Brief:
Without the pictures, set down the records below word for word.

Object transformation records:
>>>
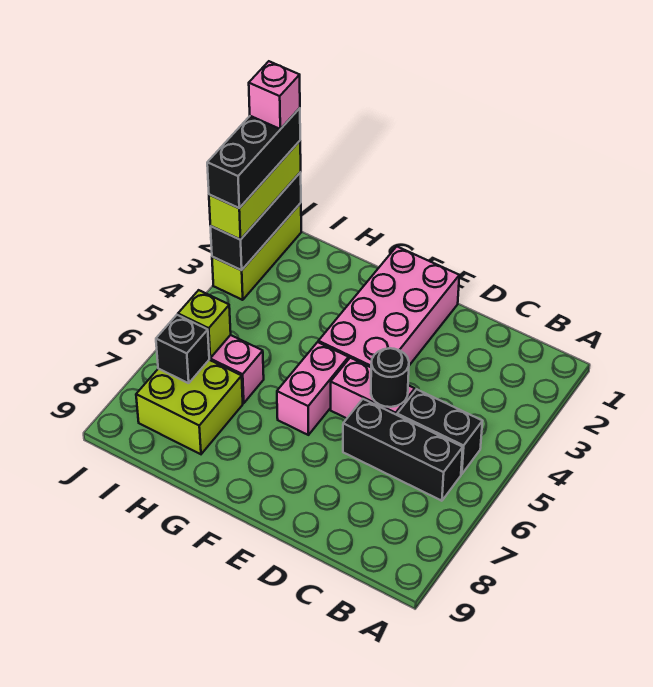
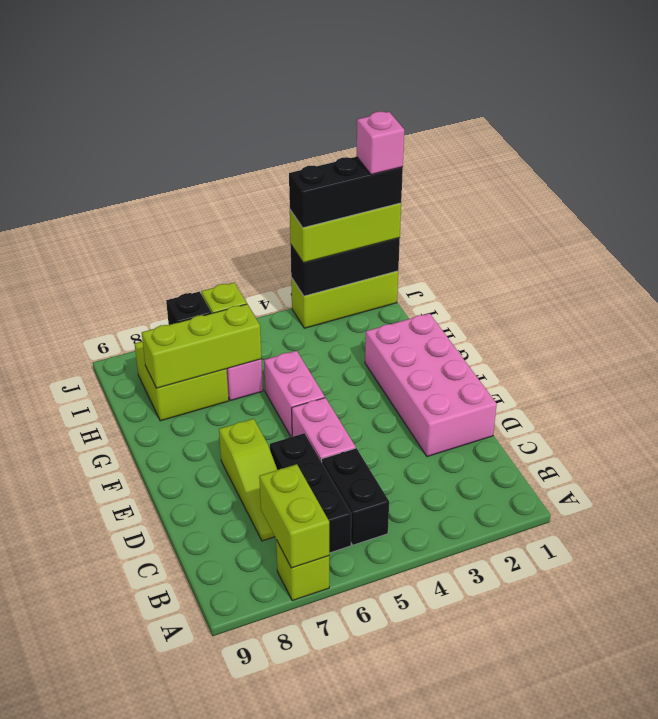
none -> lime brick A7 level 1
none -> lime brick A7:B7 level 2
none -> lime slope C7:E7 level 1 top E
black round brick D5 level 2 -> none
pink brick E1:F4 level 1 -> pink brick D1:G2 level 1
pink brick F5:F6 level 1 -> pink brick F5:G5 level 1
none -> lime brick H6:H8 level 2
<<<
Reply:
none -> lime brick A7 level 1
none -> lime brick A7:B7 level 2
none -> lime slope C7:E7 level 1 top E
black round brick D5 level 2 -> none
pink brick E1:F4 level 1 -> pink brick D1:G2 level 1
pink brick F5:F6 level 1 -> pink brick F5:G5 level 1
none -> lime brick H6:H8 level 2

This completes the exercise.